(To do) Restate the full set of records exactly, without adding or dropping a word.

(Data provided)

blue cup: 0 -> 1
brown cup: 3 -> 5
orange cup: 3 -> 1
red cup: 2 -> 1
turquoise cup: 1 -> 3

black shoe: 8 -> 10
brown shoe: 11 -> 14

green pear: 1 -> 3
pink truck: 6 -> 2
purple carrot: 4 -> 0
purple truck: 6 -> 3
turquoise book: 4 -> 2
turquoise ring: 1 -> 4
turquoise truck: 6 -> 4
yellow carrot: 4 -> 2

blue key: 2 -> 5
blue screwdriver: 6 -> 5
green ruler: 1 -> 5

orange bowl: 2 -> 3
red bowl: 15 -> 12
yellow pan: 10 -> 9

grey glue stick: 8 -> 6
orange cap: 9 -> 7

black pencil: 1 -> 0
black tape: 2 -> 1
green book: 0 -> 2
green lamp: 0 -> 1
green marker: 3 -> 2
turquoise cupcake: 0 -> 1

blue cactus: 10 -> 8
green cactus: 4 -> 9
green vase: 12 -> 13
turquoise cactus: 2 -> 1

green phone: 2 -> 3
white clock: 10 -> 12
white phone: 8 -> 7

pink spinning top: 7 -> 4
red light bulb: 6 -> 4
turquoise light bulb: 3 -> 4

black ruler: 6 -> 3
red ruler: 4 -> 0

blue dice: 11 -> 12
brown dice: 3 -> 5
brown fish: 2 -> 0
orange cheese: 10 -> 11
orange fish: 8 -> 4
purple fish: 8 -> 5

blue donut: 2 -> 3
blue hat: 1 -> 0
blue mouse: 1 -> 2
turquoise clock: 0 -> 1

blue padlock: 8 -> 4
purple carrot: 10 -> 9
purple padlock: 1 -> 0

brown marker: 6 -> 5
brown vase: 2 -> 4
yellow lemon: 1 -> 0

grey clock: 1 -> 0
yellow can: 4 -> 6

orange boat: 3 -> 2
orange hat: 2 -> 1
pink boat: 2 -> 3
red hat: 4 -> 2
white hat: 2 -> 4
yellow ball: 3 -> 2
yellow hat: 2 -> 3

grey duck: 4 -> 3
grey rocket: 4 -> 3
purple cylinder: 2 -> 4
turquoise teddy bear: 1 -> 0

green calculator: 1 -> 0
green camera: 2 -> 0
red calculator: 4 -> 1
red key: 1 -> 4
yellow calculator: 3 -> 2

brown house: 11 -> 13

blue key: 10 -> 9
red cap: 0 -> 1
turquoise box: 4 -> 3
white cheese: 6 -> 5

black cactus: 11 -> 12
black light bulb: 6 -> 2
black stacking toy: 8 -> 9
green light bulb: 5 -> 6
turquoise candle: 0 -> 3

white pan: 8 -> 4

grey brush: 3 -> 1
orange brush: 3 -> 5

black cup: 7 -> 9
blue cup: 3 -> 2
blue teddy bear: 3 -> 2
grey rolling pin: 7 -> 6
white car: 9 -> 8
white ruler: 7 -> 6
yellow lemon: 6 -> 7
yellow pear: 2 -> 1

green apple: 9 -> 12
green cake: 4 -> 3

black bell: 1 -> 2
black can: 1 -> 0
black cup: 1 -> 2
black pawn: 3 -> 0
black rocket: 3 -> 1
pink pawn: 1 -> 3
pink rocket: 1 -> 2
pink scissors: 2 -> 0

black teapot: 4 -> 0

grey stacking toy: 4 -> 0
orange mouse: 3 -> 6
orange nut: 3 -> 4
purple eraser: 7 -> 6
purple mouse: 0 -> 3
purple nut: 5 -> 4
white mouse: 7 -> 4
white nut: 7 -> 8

(Result for this exercise)
blue cup: 0 -> 1
brown cup: 3 -> 5
orange cup: 3 -> 1
red cup: 2 -> 1
turquoise cup: 1 -> 3

black shoe: 8 -> 10
brown shoe: 11 -> 14

green pear: 1 -> 3
pink truck: 6 -> 2
purple carrot: 4 -> 0
purple truck: 6 -> 3
turquoise book: 4 -> 2
turquoise ring: 1 -> 4
turquoise truck: 6 -> 4
yellow carrot: 4 -> 2

blue key: 2 -> 5
blue screwdriver: 6 -> 5
green ruler: 1 -> 5

orange bowl: 2 -> 3
red bowl: 15 -> 12
yellow pan: 10 -> 9

grey glue stick: 8 -> 6
orange cap: 9 -> 7

black pencil: 1 -> 0
black tape: 2 -> 1
green book: 0 -> 2
green lamp: 0 -> 1
green marker: 3 -> 2
turquoise cupcake: 0 -> 1

blue cactus: 10 -> 8
green cactus: 4 -> 9
green vase: 12 -> 13
turquoise cactus: 2 -> 1

green phone: 2 -> 3
white clock: 10 -> 12
white phone: 8 -> 7

pink spinning top: 7 -> 4
red light bulb: 6 -> 4
turquoise light bulb: 3 -> 4

black ruler: 6 -> 3
red ruler: 4 -> 0

blue dice: 11 -> 12
brown dice: 3 -> 5
brown fish: 2 -> 0
orange cheese: 10 -> 11
orange fish: 8 -> 4
purple fish: 8 -> 5

blue donut: 2 -> 3
blue hat: 1 -> 0
blue mouse: 1 -> 2
turquoise clock: 0 -> 1

blue padlock: 8 -> 4
purple carrot: 10 -> 9
purple padlock: 1 -> 0

brown marker: 6 -> 5
brown vase: 2 -> 4
yellow lemon: 1 -> 0

grey clock: 1 -> 0
yellow can: 4 -> 6

orange boat: 3 -> 2
orange hat: 2 -> 1
pink boat: 2 -> 3
red hat: 4 -> 2
white hat: 2 -> 4
yellow ball: 3 -> 2
yellow hat: 2 -> 3

grey duck: 4 -> 3
grey rocket: 4 -> 3
purple cylinder: 2 -> 4
turquoise teddy bear: 1 -> 0

green calculator: 1 -> 0
green camera: 2 -> 0
red calculator: 4 -> 1
red key: 1 -> 4
yellow calculator: 3 -> 2

brown house: 11 -> 13

blue key: 10 -> 9
red cap: 0 -> 1
turquoise box: 4 -> 3
white cheese: 6 -> 5

black cactus: 11 -> 12
black light bulb: 6 -> 2
black stacking toy: 8 -> 9
green light bulb: 5 -> 6
turquoise candle: 0 -> 3

white pan: 8 -> 4

grey brush: 3 -> 1
orange brush: 3 -> 5

black cup: 7 -> 9
blue cup: 3 -> 2
blue teddy bear: 3 -> 2
grey rolling pin: 7 -> 6
white car: 9 -> 8
white ruler: 7 -> 6
yellow lemon: 6 -> 7
yellow pear: 2 -> 1

green apple: 9 -> 12
green cake: 4 -> 3

black bell: 1 -> 2
black can: 1 -> 0
black cup: 1 -> 2
black pawn: 3 -> 0
black rocket: 3 -> 1
pink pawn: 1 -> 3
pink rocket: 1 -> 2
pink scissors: 2 -> 0

black teapot: 4 -> 0

grey stacking toy: 4 -> 0
orange mouse: 3 -> 6
orange nut: 3 -> 4
purple eraser: 7 -> 6
purple mouse: 0 -> 3
purple nut: 5 -> 4
white mouse: 7 -> 4
white nut: 7 -> 8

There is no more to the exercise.